**EXTRACTED RECORDS**
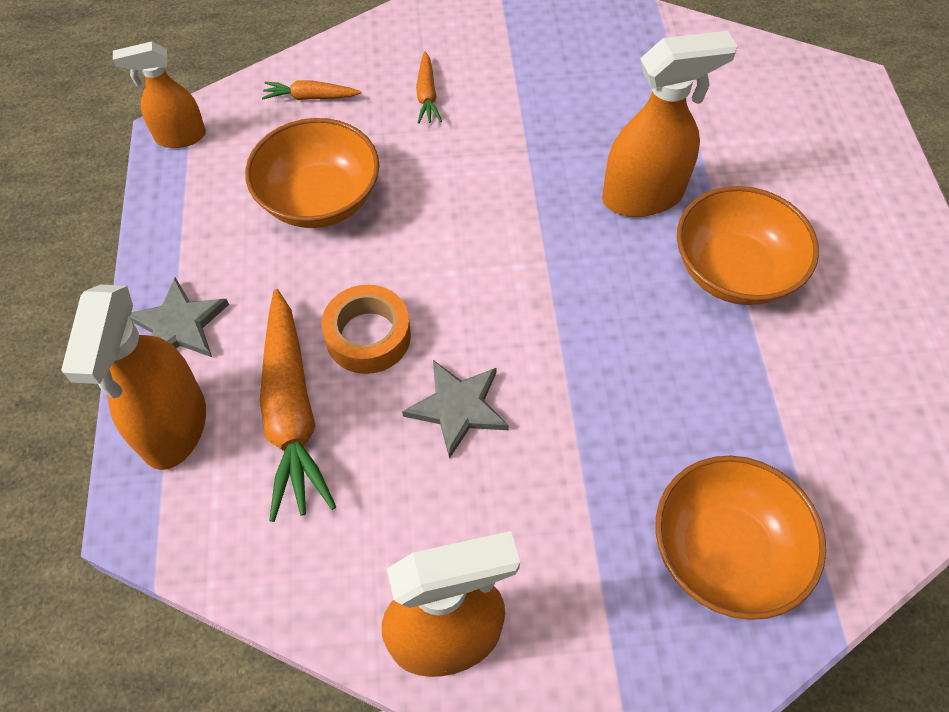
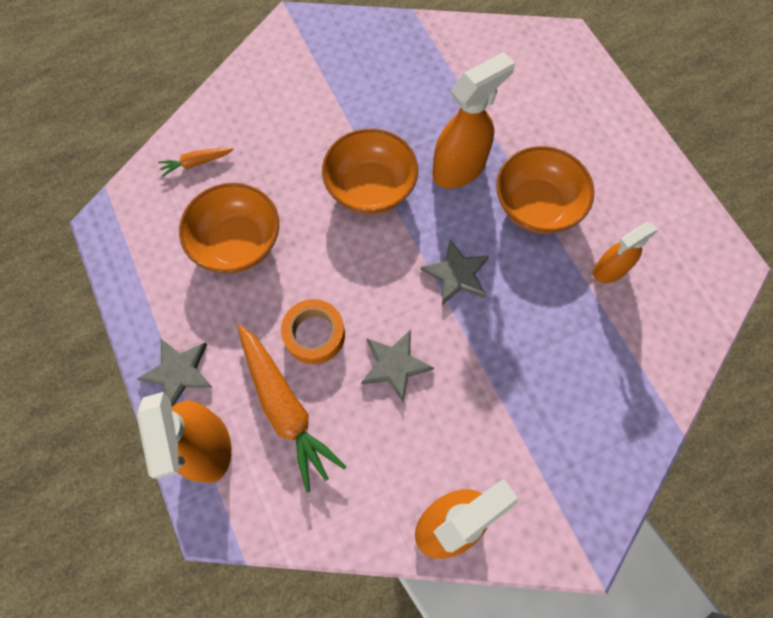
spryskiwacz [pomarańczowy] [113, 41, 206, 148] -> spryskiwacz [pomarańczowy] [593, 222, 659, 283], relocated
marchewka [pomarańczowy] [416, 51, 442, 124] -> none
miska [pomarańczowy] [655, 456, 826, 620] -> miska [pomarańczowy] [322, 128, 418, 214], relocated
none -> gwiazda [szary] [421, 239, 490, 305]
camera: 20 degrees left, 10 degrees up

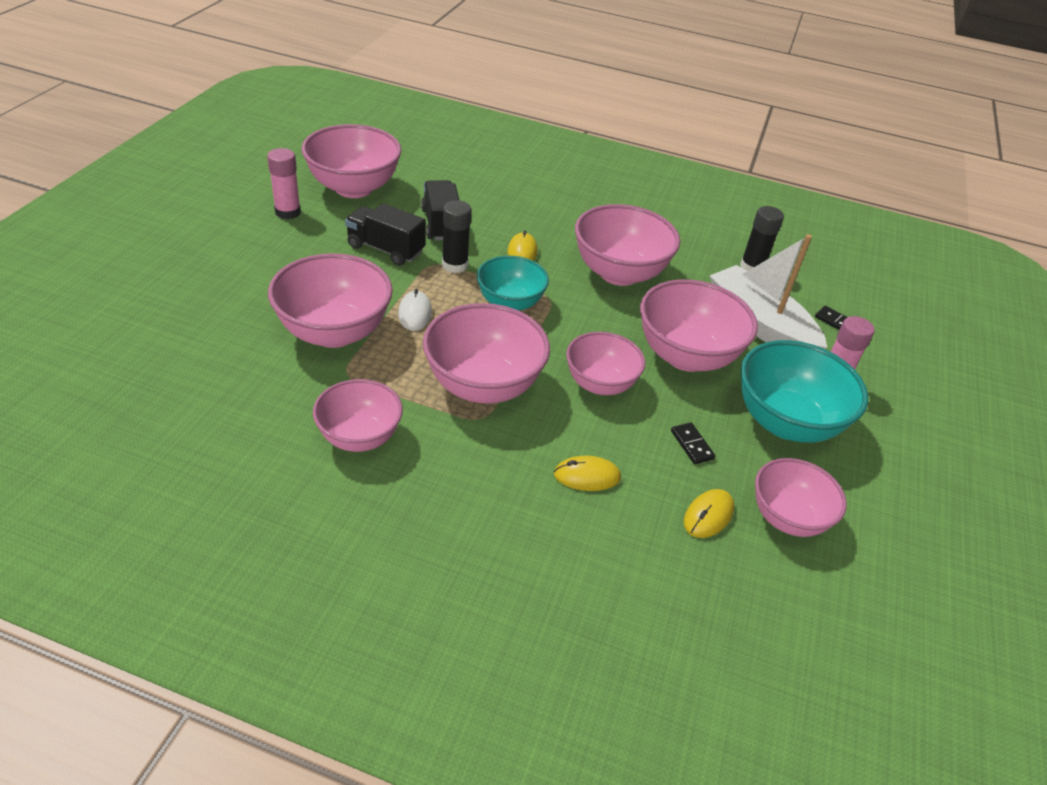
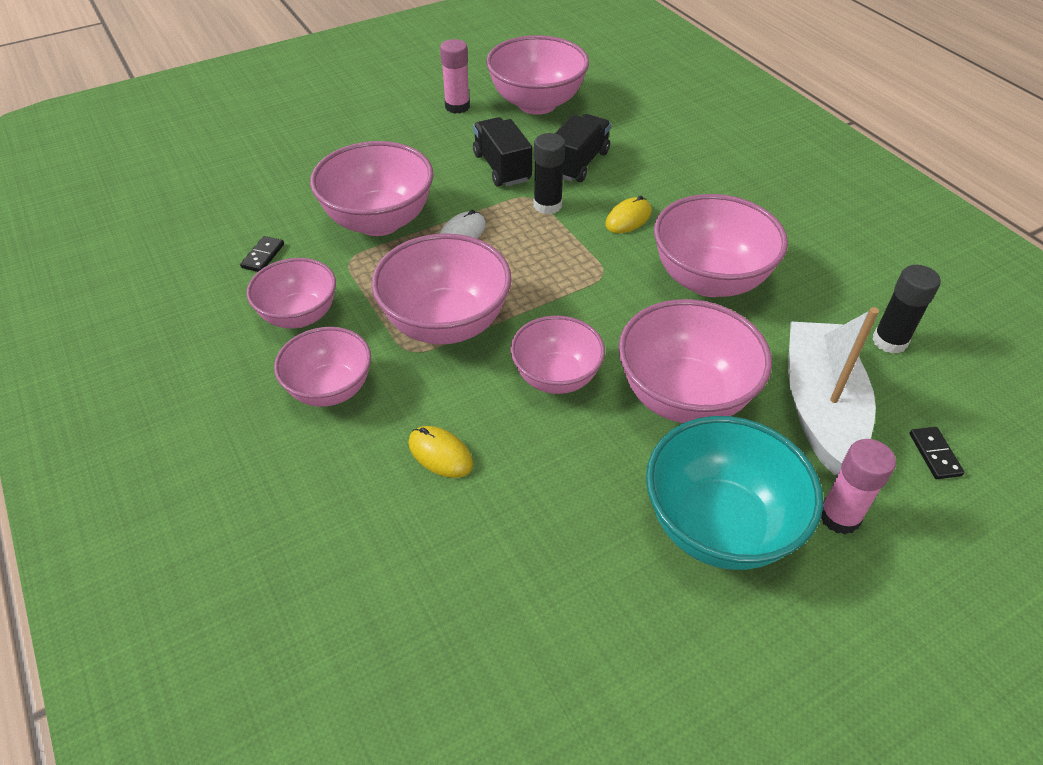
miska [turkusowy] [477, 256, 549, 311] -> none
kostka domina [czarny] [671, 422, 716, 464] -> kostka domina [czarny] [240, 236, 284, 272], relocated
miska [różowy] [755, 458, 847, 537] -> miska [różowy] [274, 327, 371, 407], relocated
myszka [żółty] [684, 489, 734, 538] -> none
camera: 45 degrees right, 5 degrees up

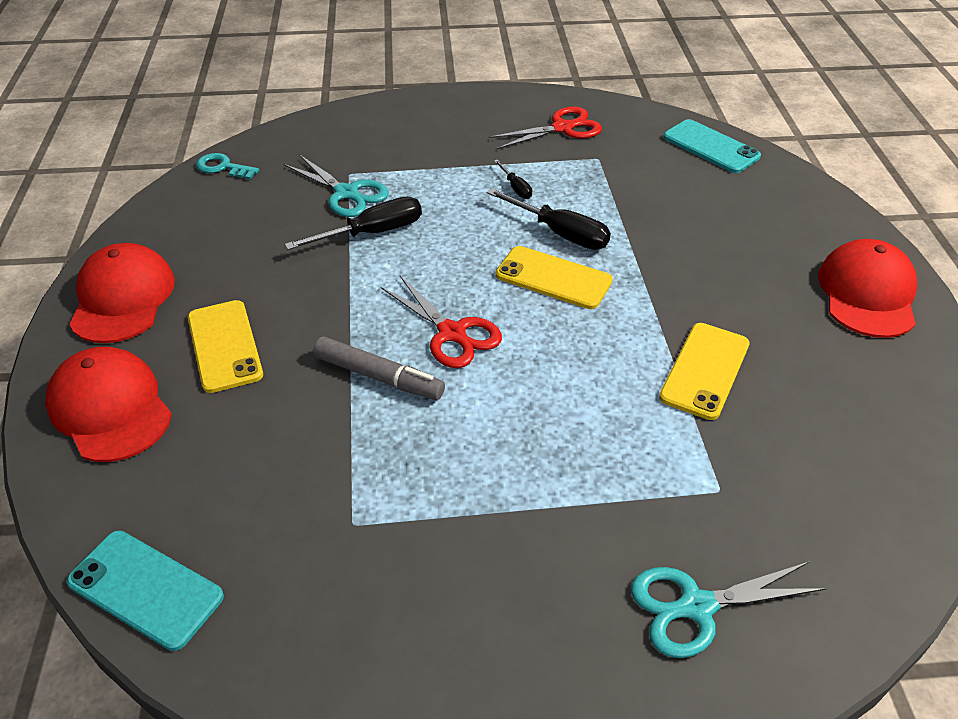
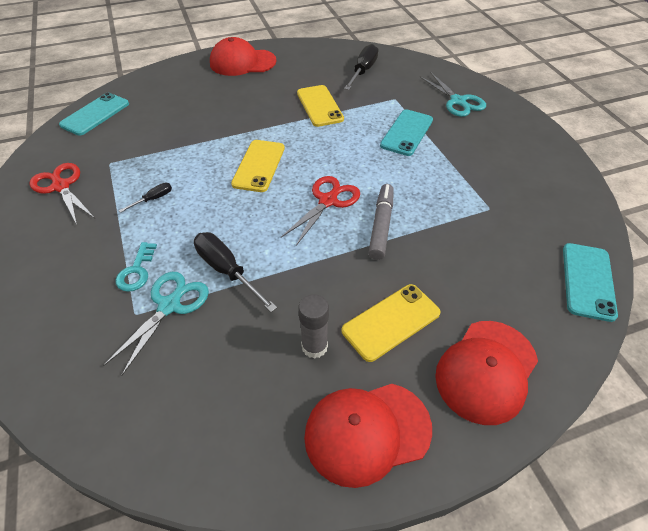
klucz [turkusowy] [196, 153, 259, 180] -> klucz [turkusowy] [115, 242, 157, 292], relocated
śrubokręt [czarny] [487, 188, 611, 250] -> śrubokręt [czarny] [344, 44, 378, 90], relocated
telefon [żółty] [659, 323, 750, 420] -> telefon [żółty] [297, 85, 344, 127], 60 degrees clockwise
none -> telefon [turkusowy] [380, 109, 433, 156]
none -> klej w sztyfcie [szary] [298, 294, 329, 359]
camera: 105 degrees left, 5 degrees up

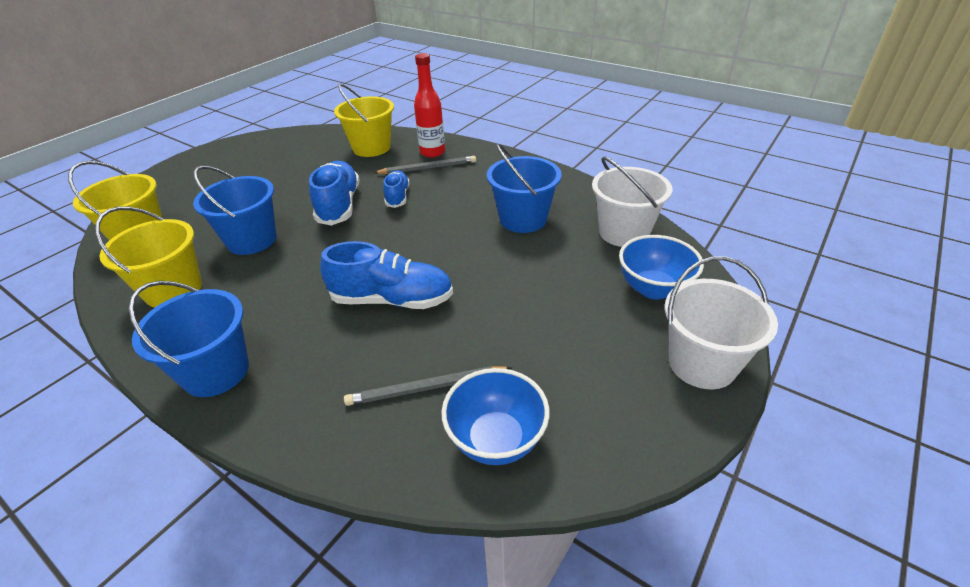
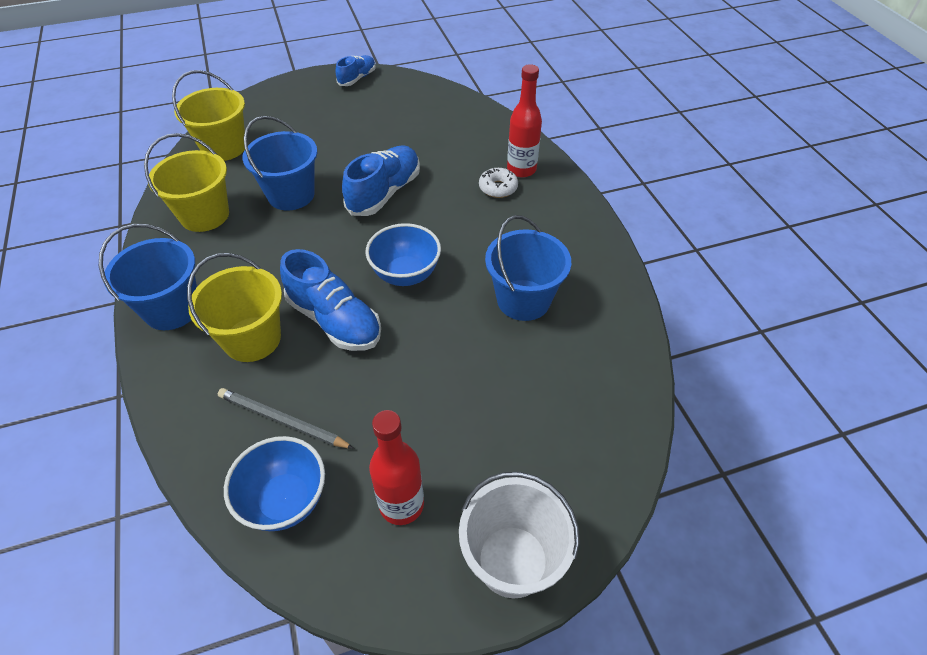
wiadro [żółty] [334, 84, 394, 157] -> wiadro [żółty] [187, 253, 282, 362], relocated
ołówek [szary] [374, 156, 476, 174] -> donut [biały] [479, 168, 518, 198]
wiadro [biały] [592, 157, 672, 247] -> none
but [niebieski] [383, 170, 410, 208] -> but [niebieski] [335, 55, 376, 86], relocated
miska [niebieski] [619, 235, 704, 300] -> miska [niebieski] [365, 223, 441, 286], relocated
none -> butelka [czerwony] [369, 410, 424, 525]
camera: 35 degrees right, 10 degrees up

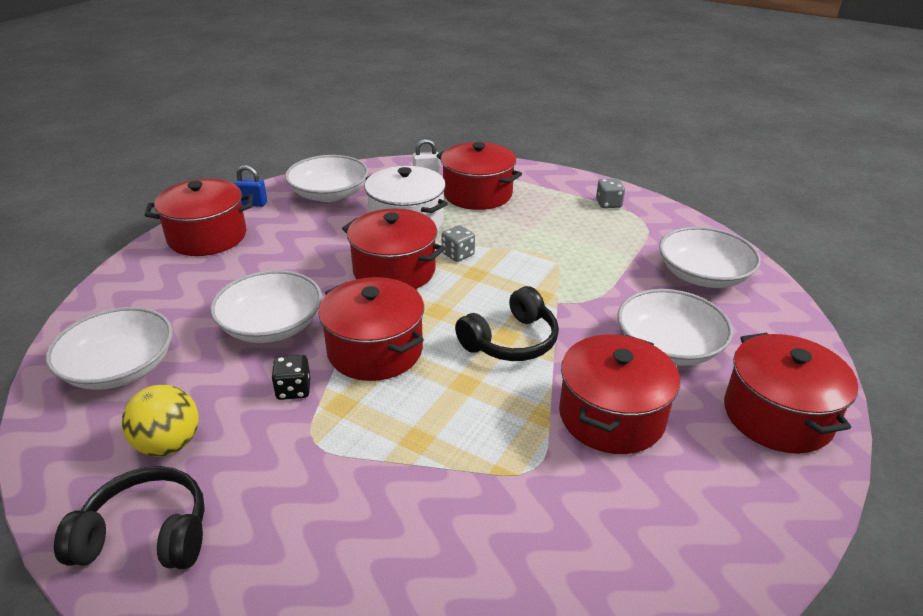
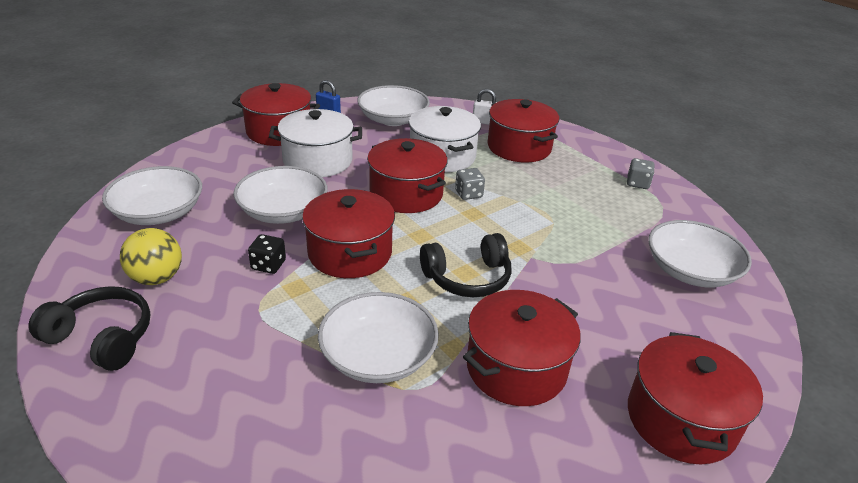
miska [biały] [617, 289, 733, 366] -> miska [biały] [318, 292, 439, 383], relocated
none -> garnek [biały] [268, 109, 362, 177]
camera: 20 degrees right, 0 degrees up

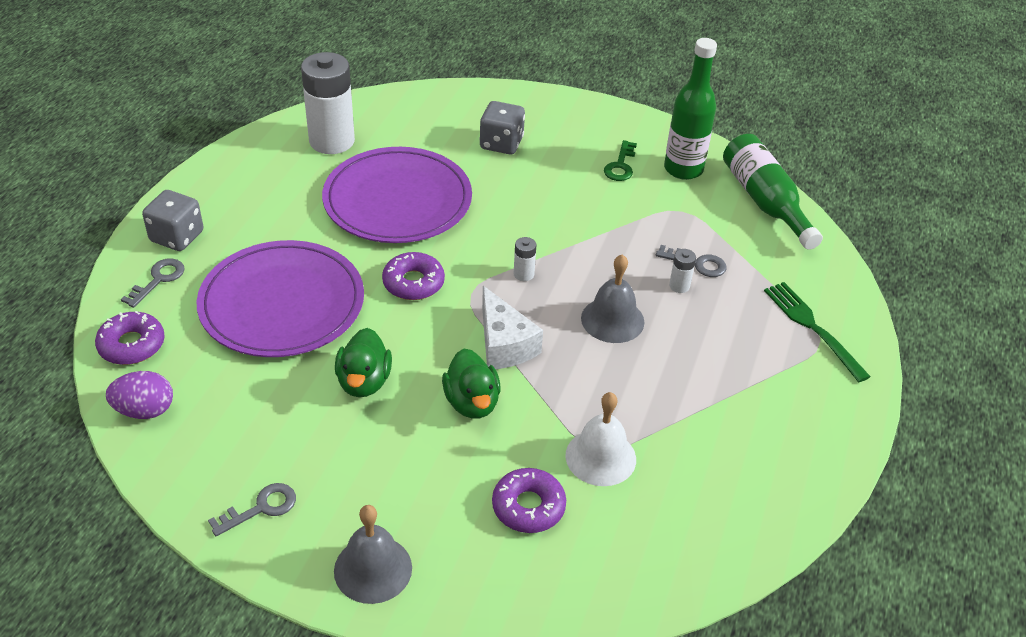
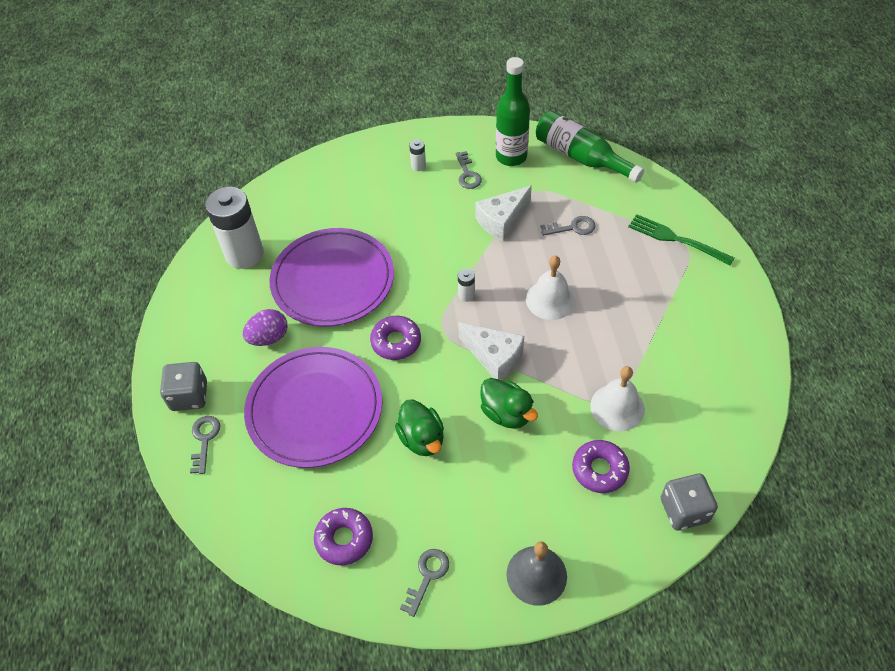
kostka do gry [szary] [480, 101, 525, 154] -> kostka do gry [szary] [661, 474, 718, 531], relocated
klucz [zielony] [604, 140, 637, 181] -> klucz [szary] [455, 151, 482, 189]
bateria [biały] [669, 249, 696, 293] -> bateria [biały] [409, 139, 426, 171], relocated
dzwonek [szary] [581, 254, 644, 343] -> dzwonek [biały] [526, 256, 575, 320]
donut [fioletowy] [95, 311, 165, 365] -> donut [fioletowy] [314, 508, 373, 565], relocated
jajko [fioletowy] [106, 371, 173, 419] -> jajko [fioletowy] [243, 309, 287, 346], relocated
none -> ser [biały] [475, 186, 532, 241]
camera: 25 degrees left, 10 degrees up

**WHAT IS EXPECTED**
Please show all lines from the entries that contain the word "pomarańczowy".

**EXPECTED OUTPUT**
spryskiwacz [pomarańczowy] [113, 41, 206, 148] -> spryskiwacz [pomarańczowy] [593, 222, 659, 283], relocated
marchewka [pomarańczowy] [416, 51, 442, 124] -> none
miska [pomarańczowy] [655, 456, 826, 620] -> miska [pomarańczowy] [322, 128, 418, 214], relocated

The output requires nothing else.